# Exercise
Repeat only the stretch of lines below that runs from the line with "L2: none -> 470uH (NET4, NET18)" through the line with "Q1: NPN 2N3904", unaltered.

# Excerpted data
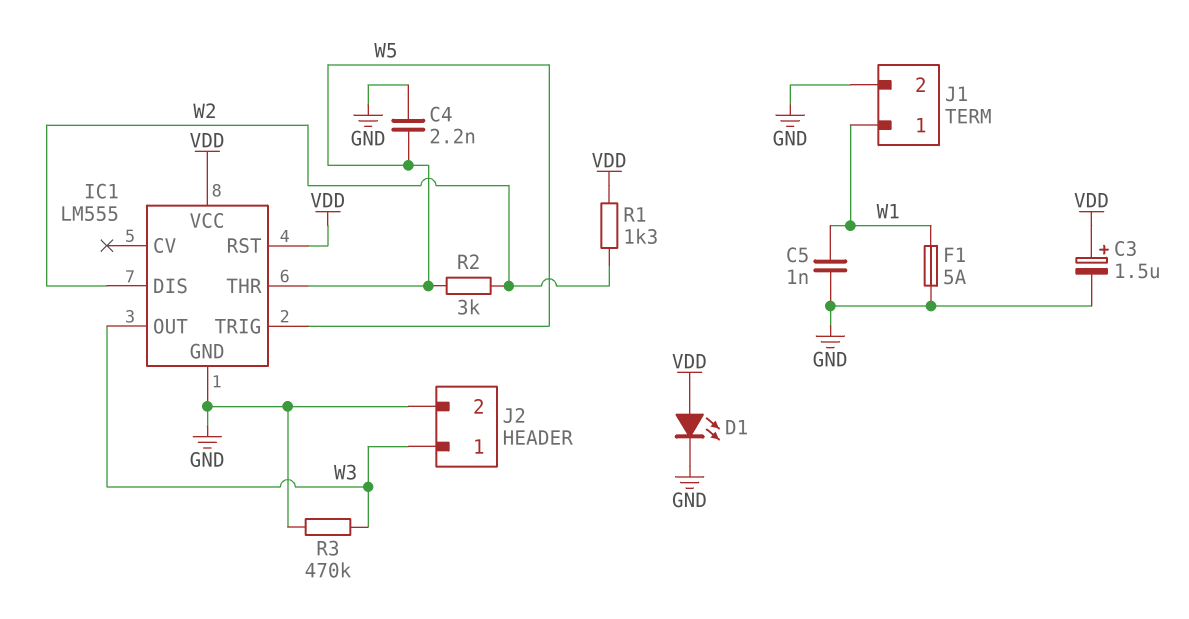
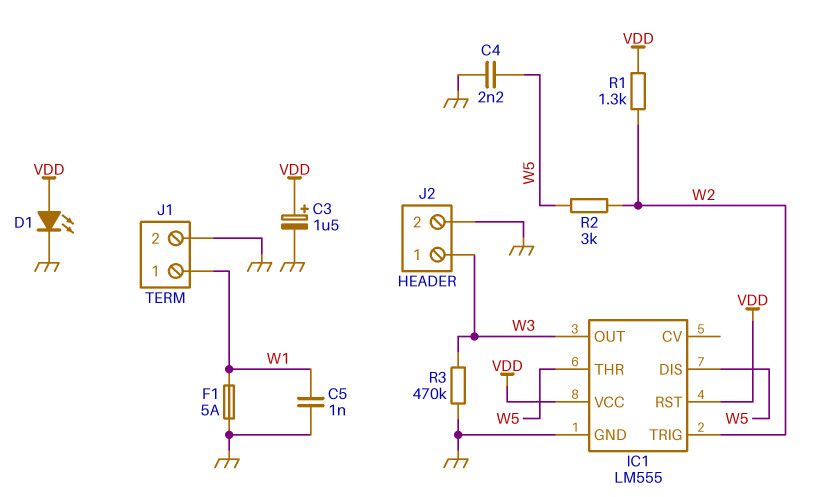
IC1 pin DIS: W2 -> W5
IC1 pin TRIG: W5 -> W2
---
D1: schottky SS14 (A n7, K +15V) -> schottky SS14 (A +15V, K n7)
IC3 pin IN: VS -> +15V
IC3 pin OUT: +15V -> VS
--
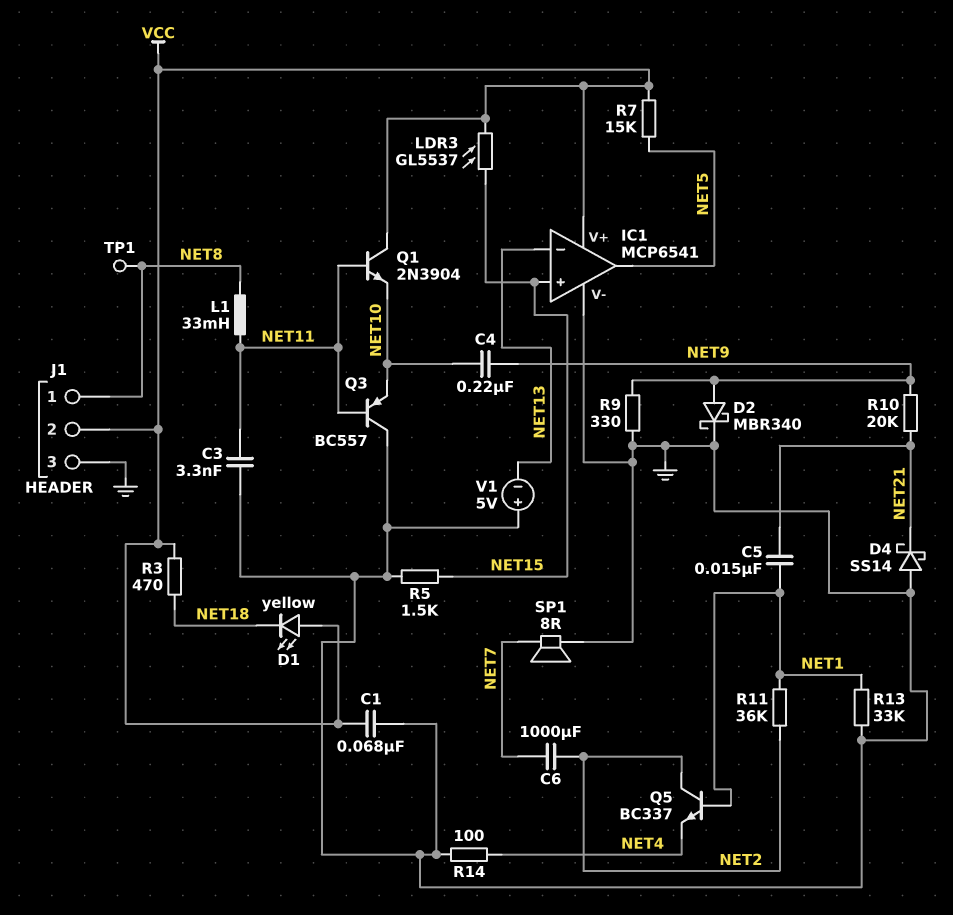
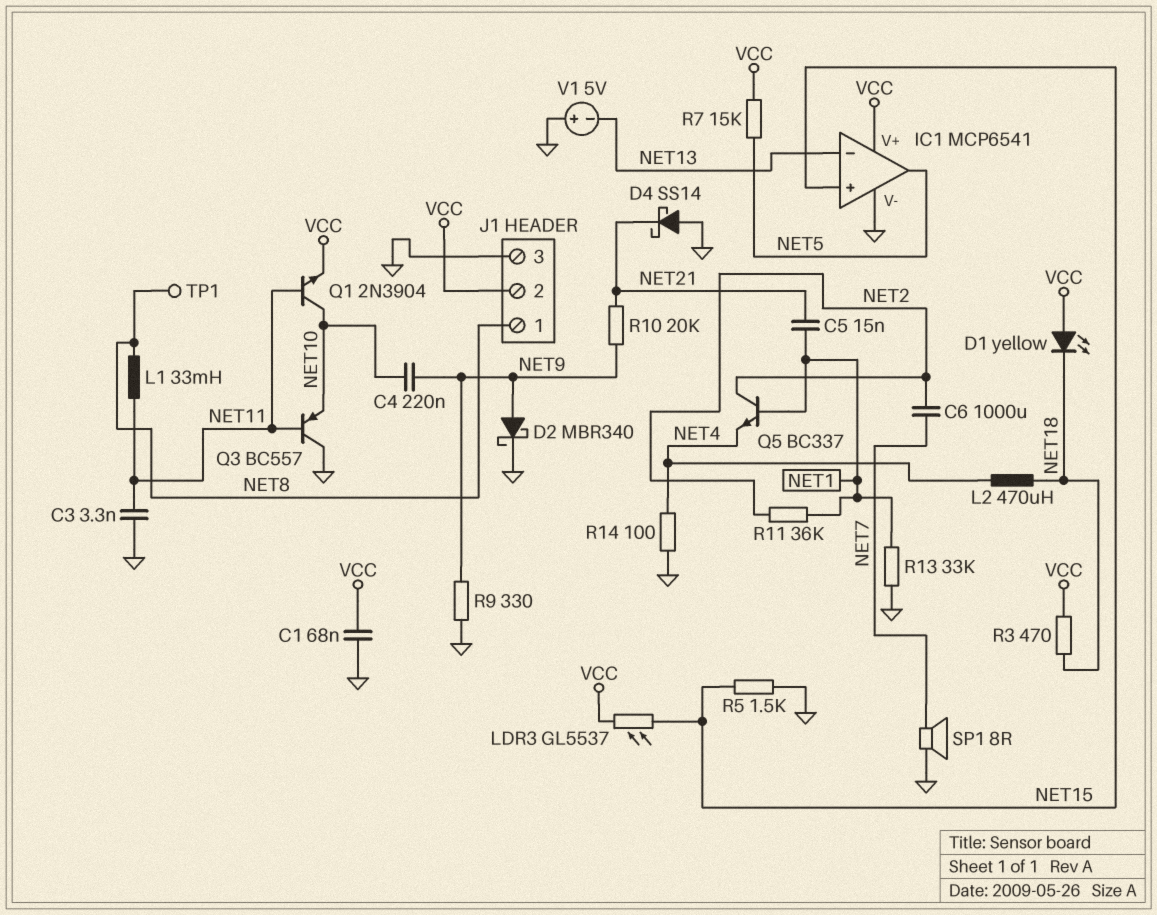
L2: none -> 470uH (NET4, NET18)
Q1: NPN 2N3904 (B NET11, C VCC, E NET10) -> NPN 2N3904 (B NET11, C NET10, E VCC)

# Output of the task
L2: none -> 470uH (NET4, NET18)
Q1: NPN 2N3904 (B NET11, C VCC, E NET10) -> NPN 2N3904 (B NET11, C NET10, E VCC)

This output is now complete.